TASK DESCRIPTION - Copy out only the lines running from the one that contains "LCD2 pin SDA: D4 -> D8" through the end of the listing. Pictures stay out.

RECORDS FOR PROCESSING -
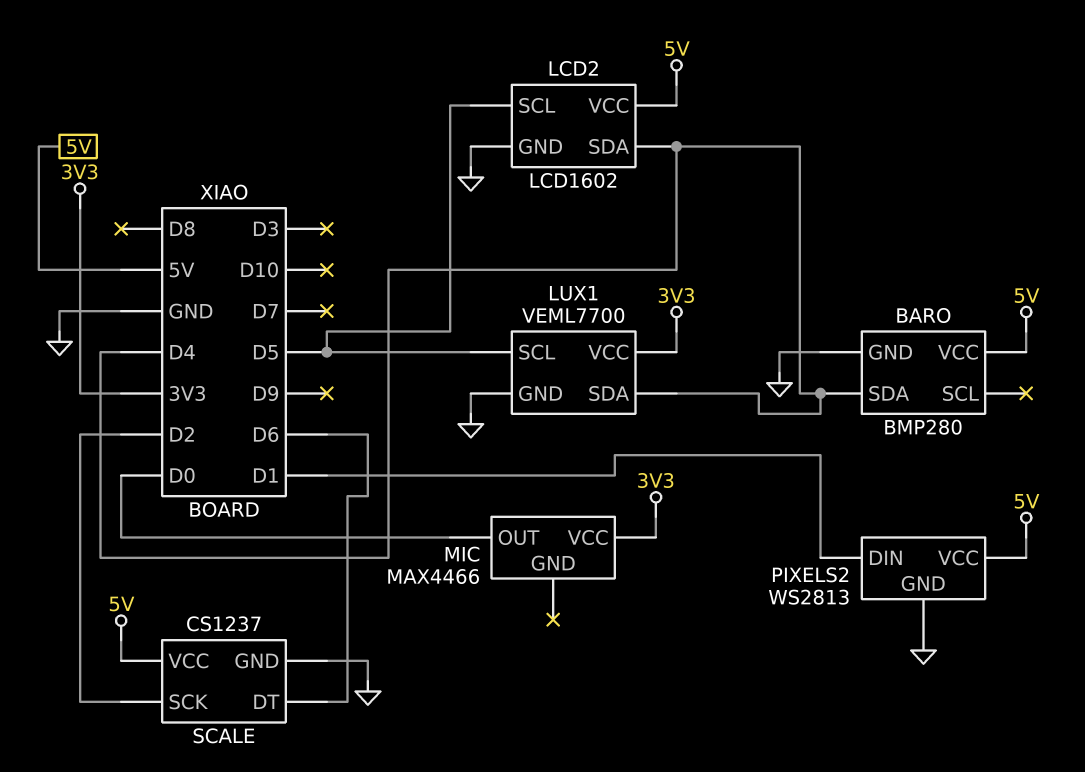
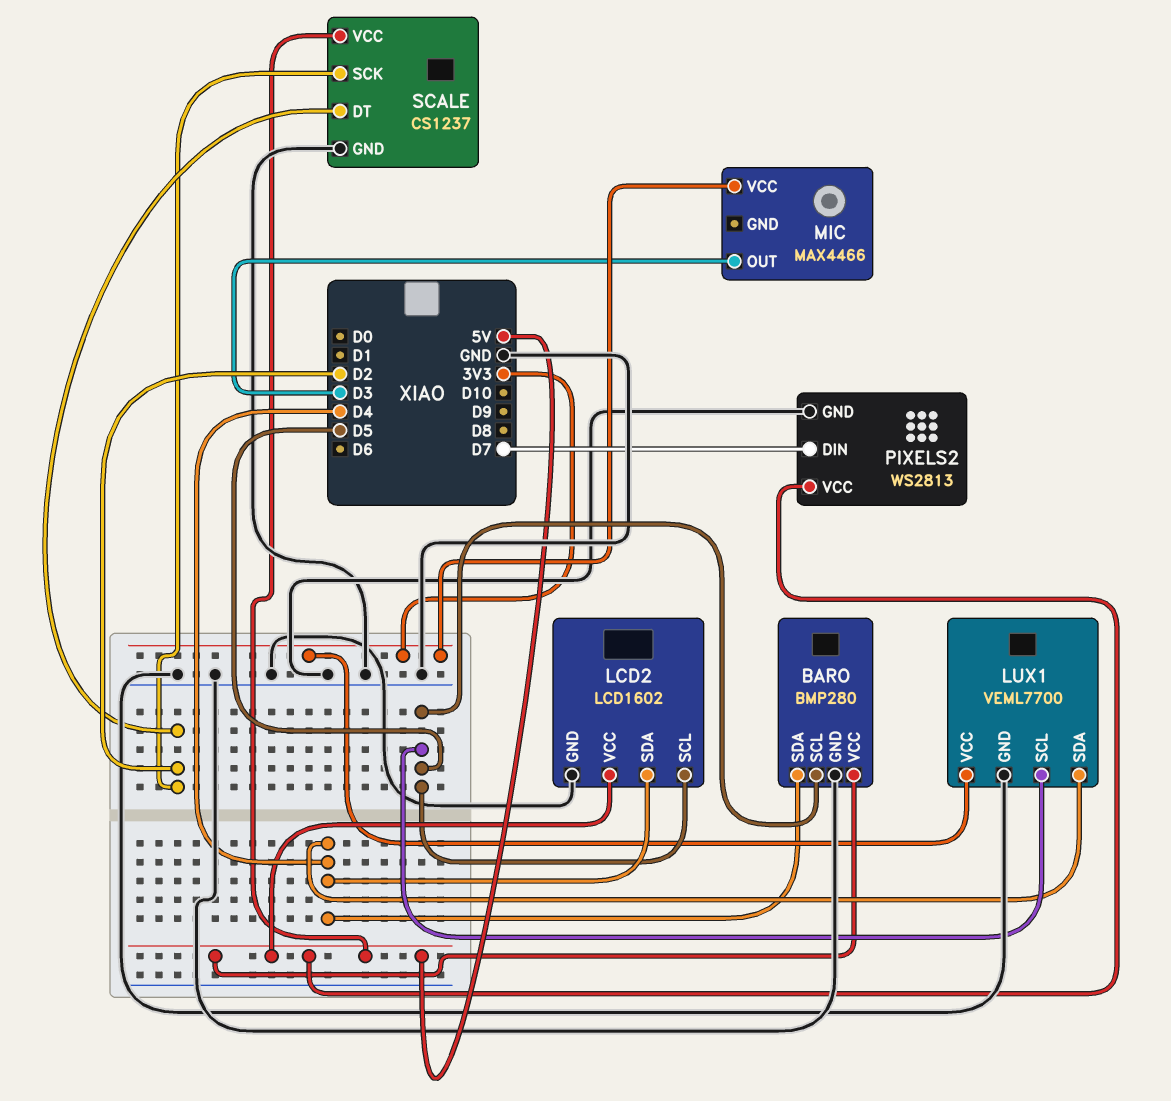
BARO pin SCL: none -> D5
MIC pin OUT: D0 -> D3
PIXELS2 pin DIN: D1 -> D7
SCALE pin DT: D6 -> D2

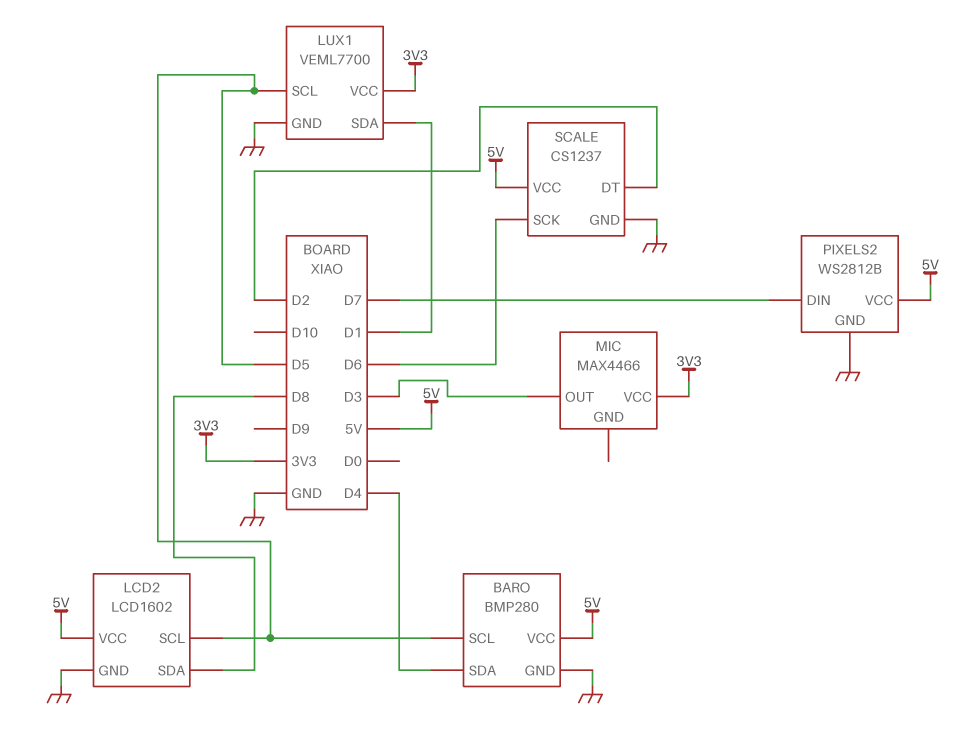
LCD2 pin SDA: D4 -> D8
LUX1 pin SDA: D4 -> D1
PIXELS2: WS2813 -> WS2812B
SCALE pin SCK: D2 -> D6

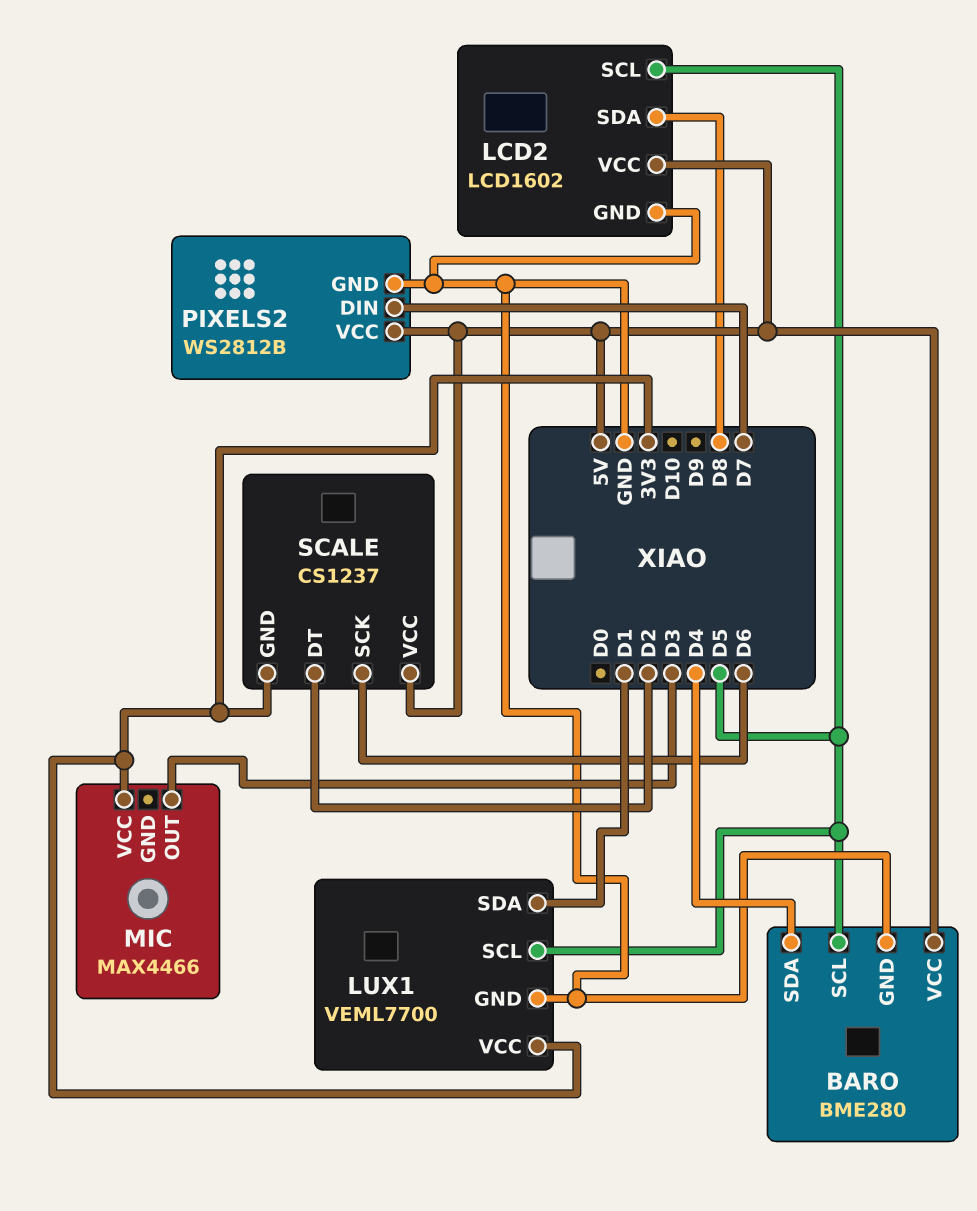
BARO: BMP280 -> BME280
SCALE pin GND: GND -> 3V3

EXPECTED OUTPUT -
LCD2 pin SDA: D4 -> D8
LUX1 pin SDA: D4 -> D1
PIXELS2: WS2813 -> WS2812B
SCALE pin SCK: D2 -> D6

BARO: BMP280 -> BME280
SCALE pin GND: GND -> 3V3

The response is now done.